YOUR GOAL. Select every line containing the word "KEYS" from the material, and copy those lines.

RECORDED DATA.

──────────────────────────────

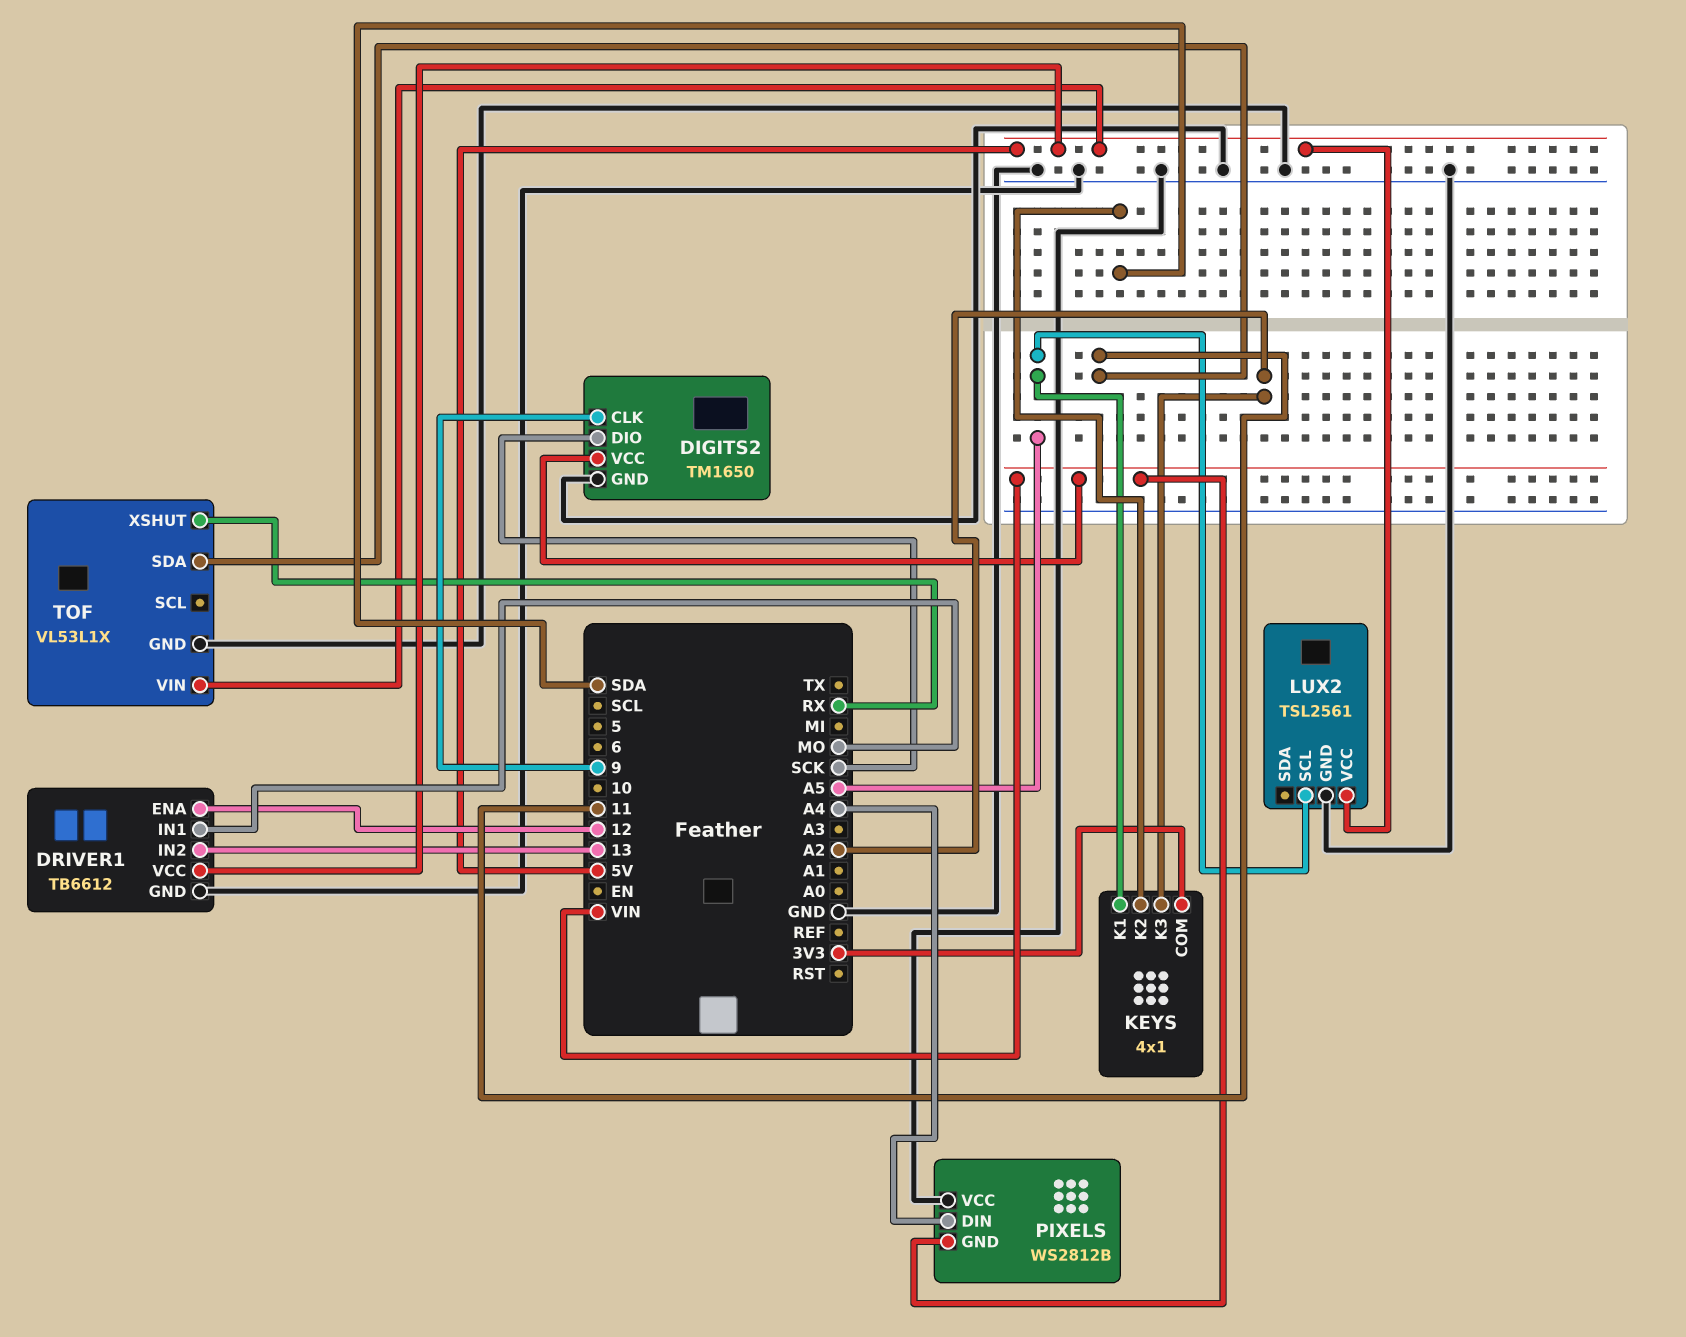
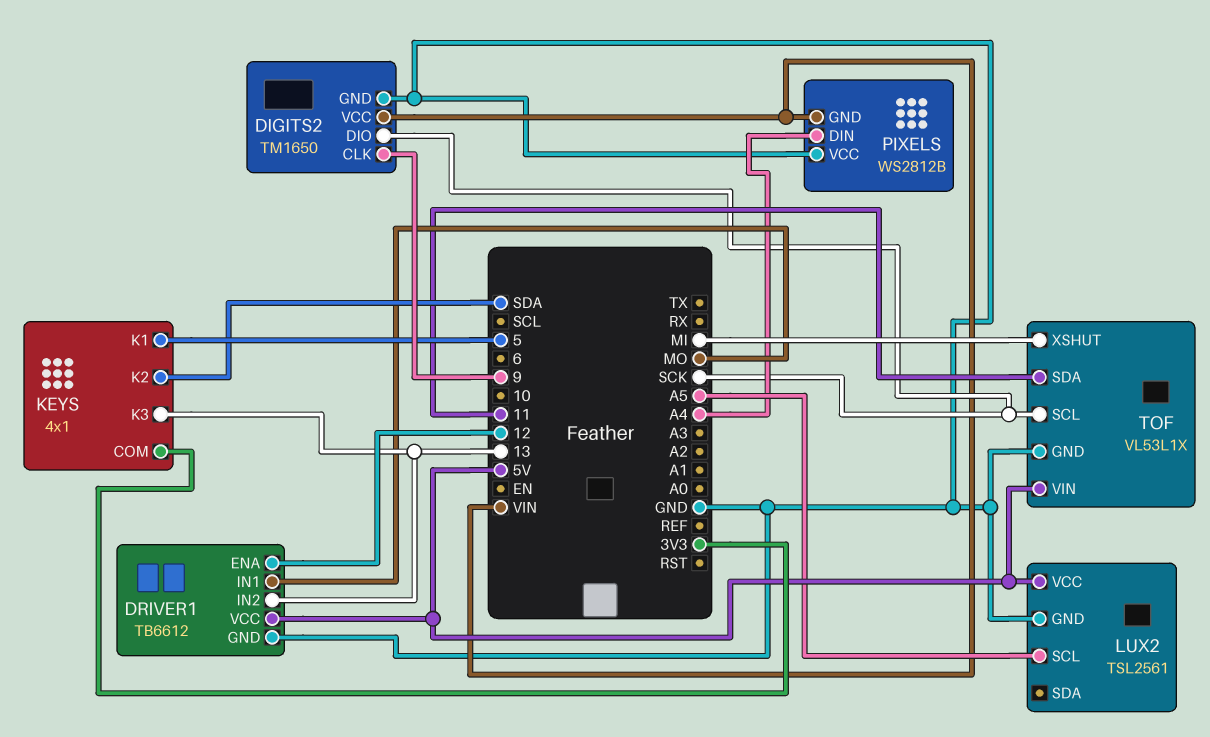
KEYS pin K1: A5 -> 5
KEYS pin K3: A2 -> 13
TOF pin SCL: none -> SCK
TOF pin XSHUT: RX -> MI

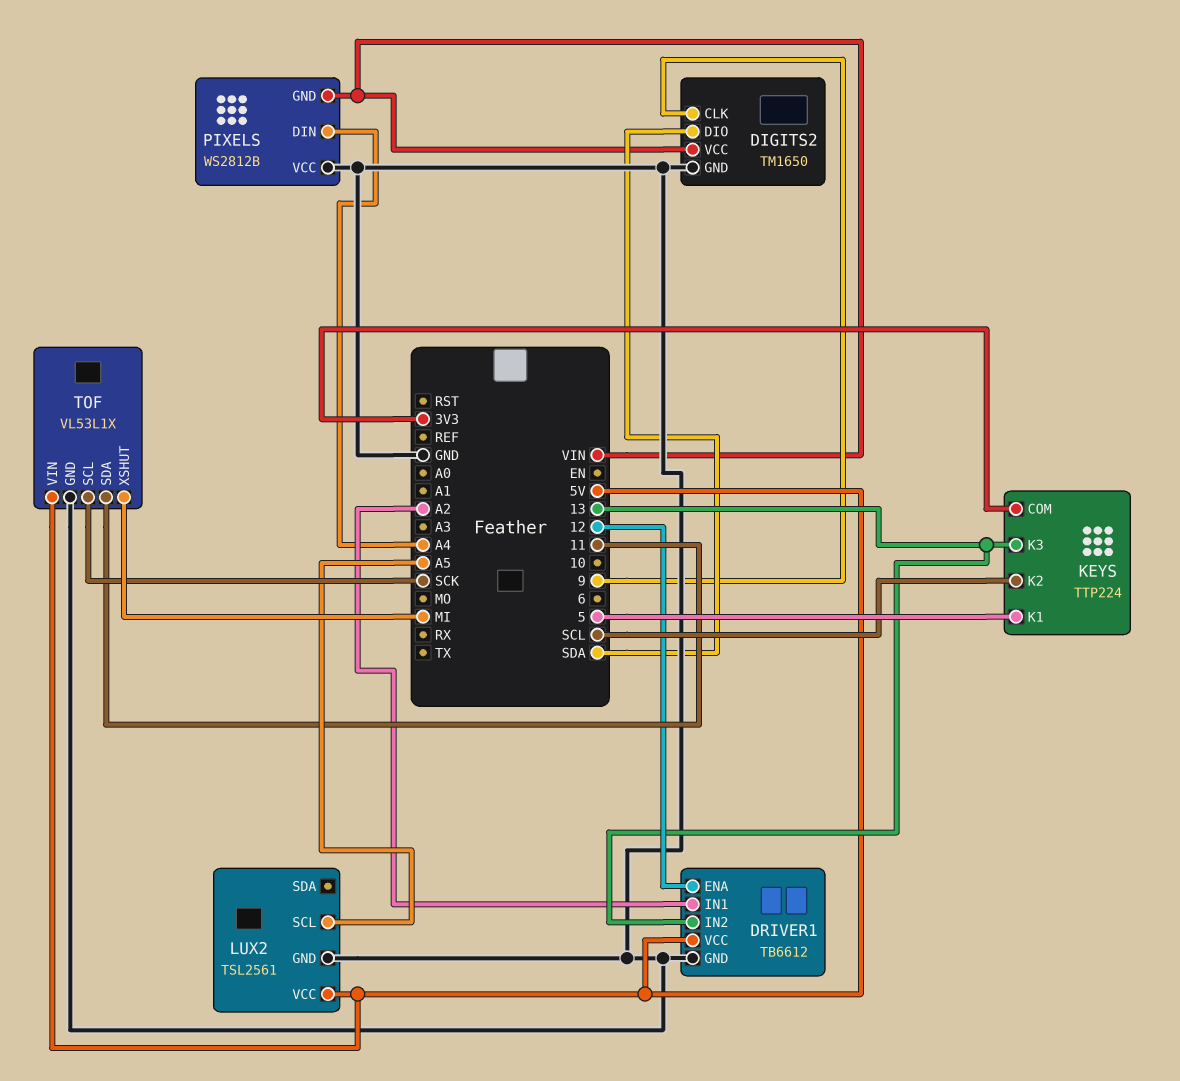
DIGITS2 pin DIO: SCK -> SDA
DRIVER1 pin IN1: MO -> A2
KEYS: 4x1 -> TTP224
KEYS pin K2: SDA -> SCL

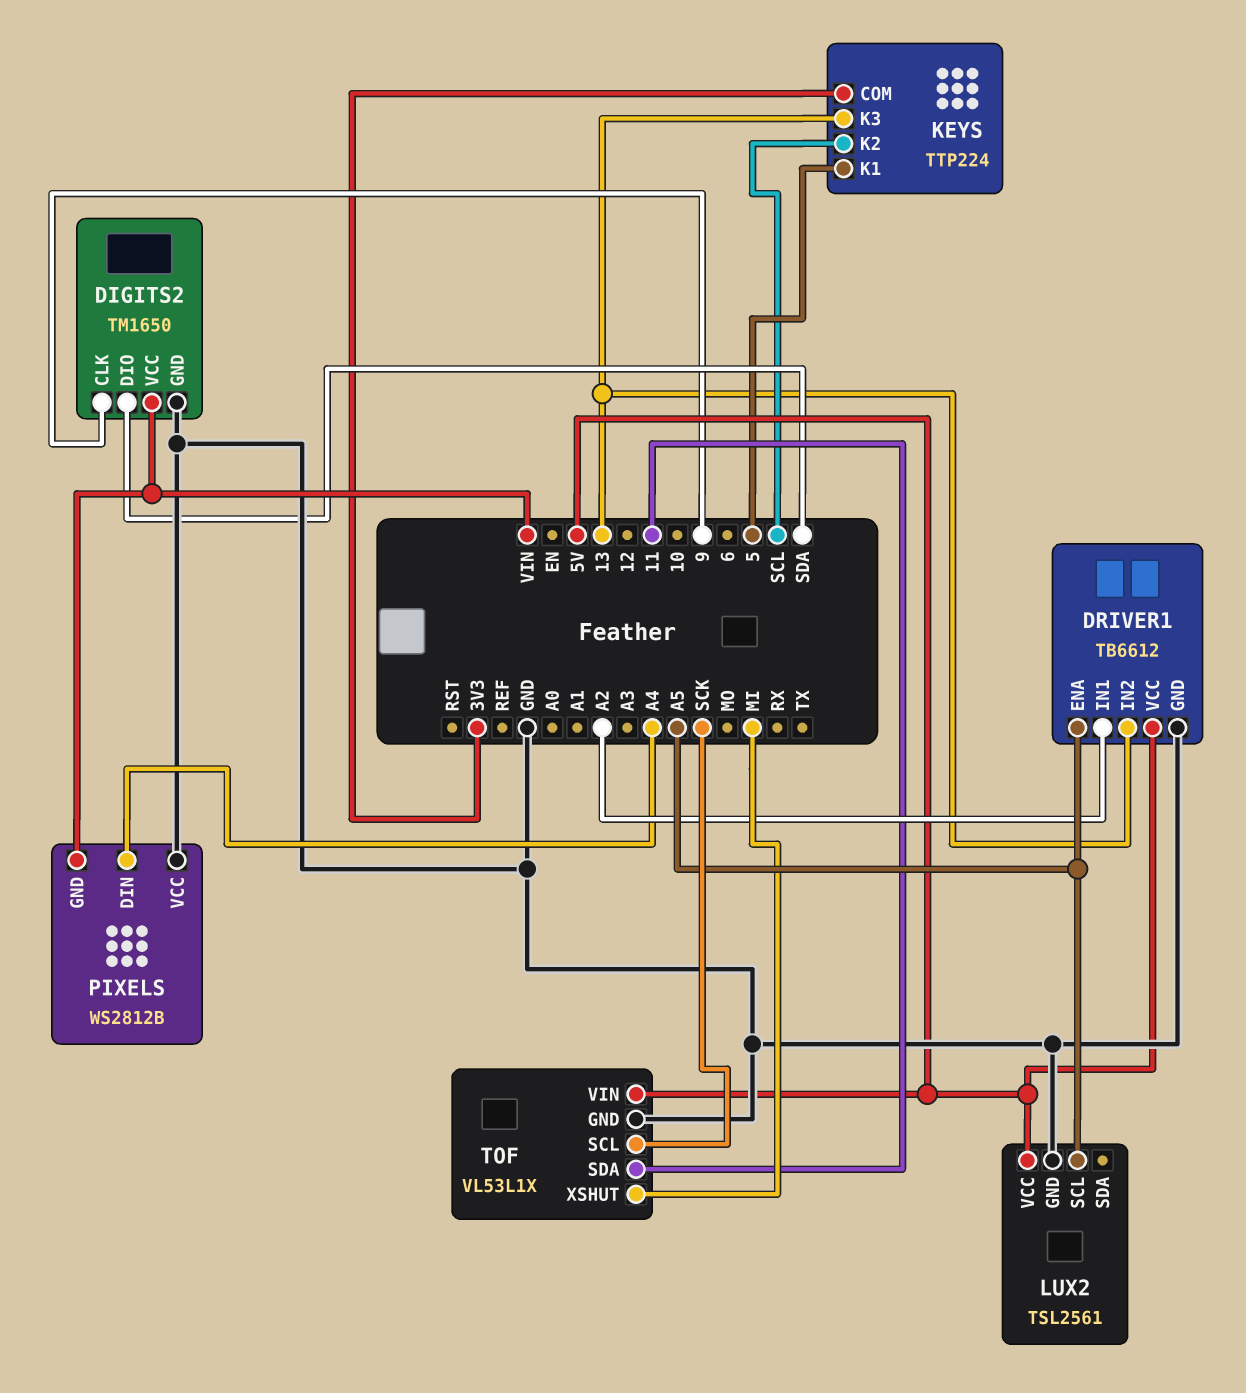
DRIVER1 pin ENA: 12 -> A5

──────────────────────────────

TASK RESPONSE.
KEYS pin K1: A5 -> 5
KEYS pin K3: A2 -> 13
KEYS: 4x1 -> TTP224
KEYS pin K2: SDA -> SCL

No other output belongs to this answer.